Stored entries:

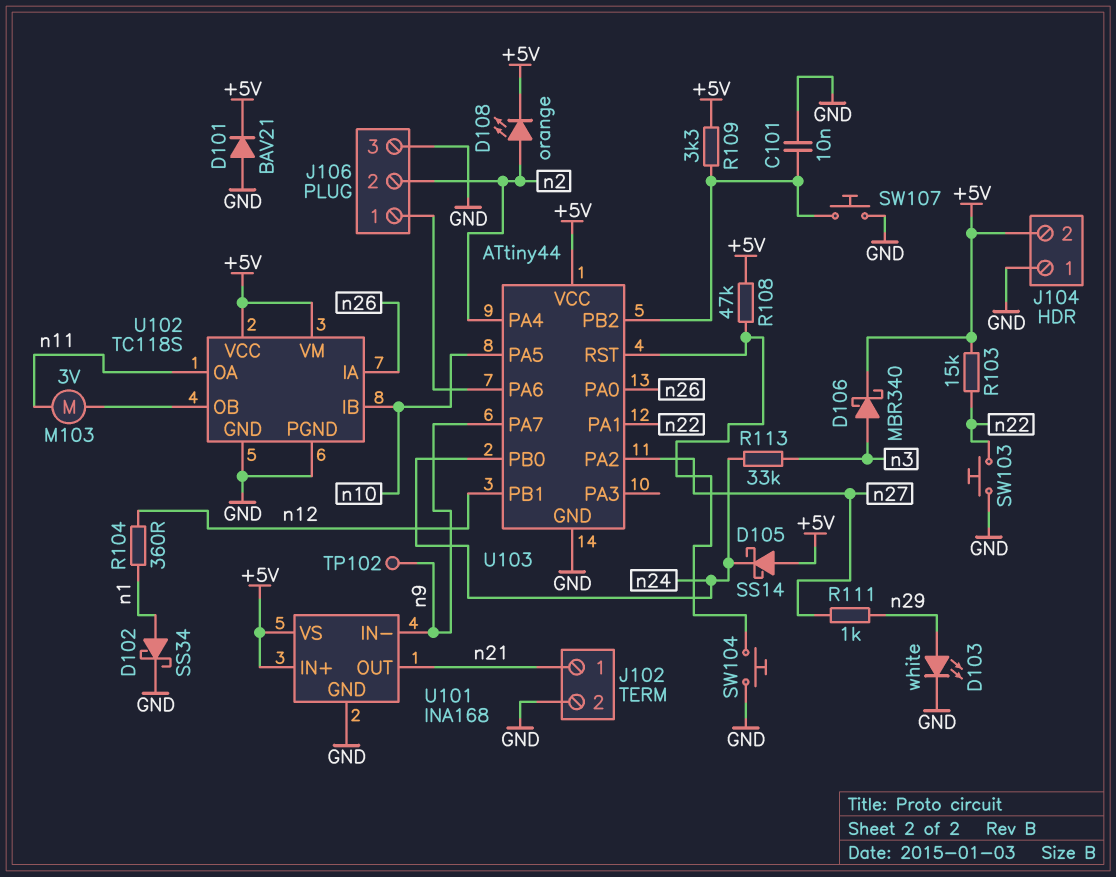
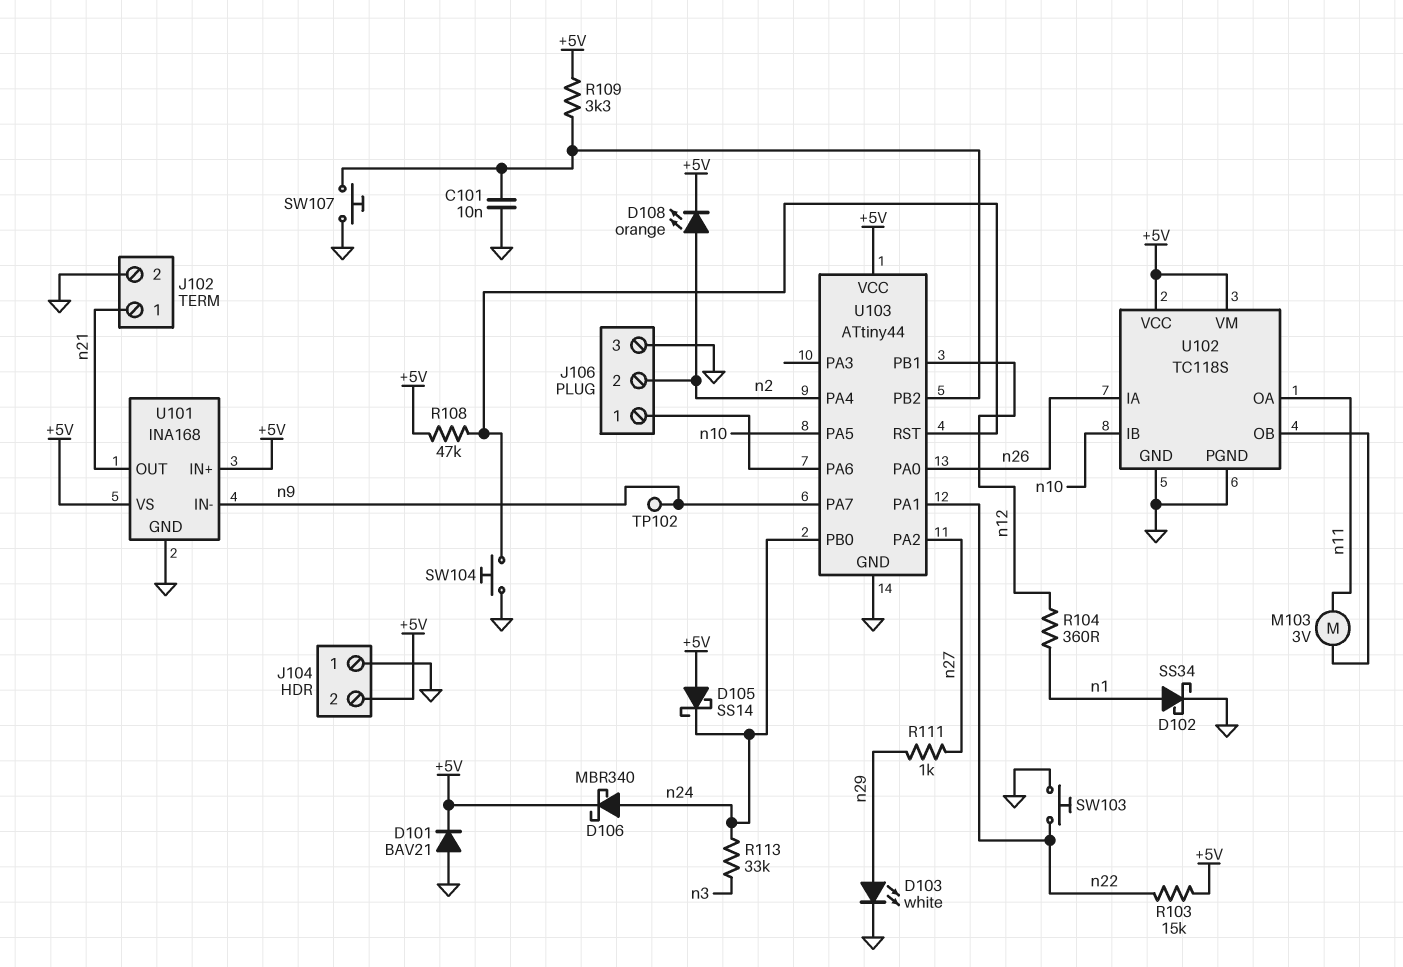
D106: schottky MBR340 (A n3, K +5V) -> schottky MBR340 (A n24, K +5V)

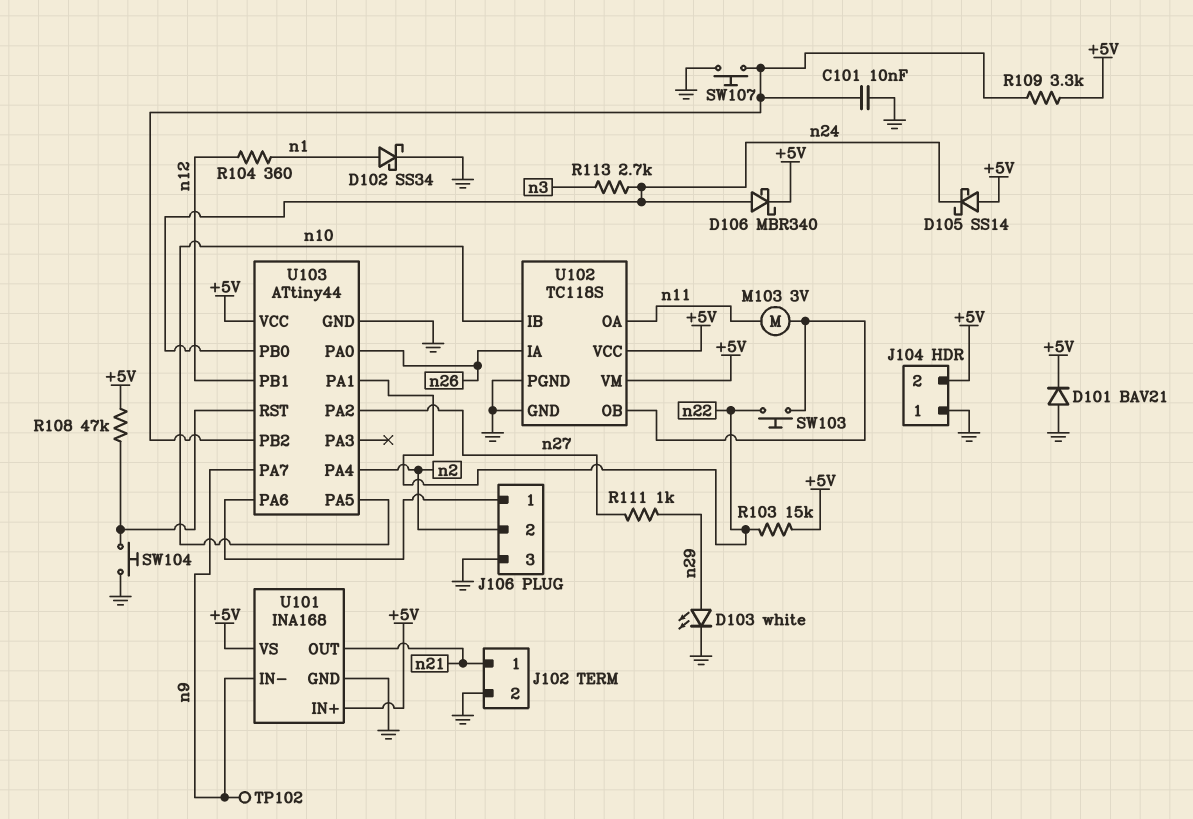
D108: LED orange (A n2, K +5V) -> none
R113: 33k (n3, n24) -> 2.7k (n3, n24)
SW103: button (GND, n22) -> button (U102/OB, n22)

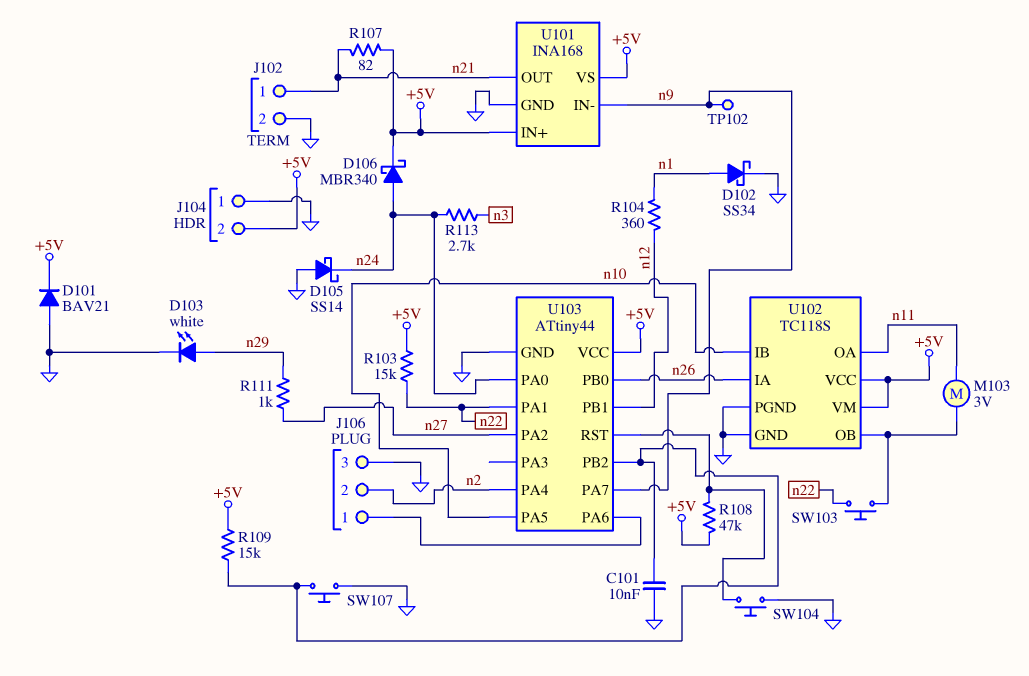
D105: schottky SS14 (A +5V, K n24) -> schottky SS14 (A GND, K n24)
R107: none -> 82 (+5V, n21)
R109: 3.3k (+5V, U103/PB2) -> 15k (+5V, U103/PB2)
U103 pin PA0: n26 -> n24
U103 pin PB0: n24 -> n26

*WHAT NEEDS TO BE DONE*:
Leave out each picture and extract the lines from the one containing "R113: 33k (n3, n24) -> 2.7k (n3, n24)" through the end of the records above, inclusive, exactly as they stand.

*WRITTEN REPLY*:
R113: 33k (n3, n24) -> 2.7k (n3, n24)
SW103: button (GND, n22) -> button (U102/OB, n22)

D105: schottky SS14 (A +5V, K n24) -> schottky SS14 (A GND, K n24)
R107: none -> 82 (+5V, n21)
R109: 3.3k (+5V, U103/PB2) -> 15k (+5V, U103/PB2)
U103 pin PA0: n26 -> n24
U103 pin PB0: n24 -> n26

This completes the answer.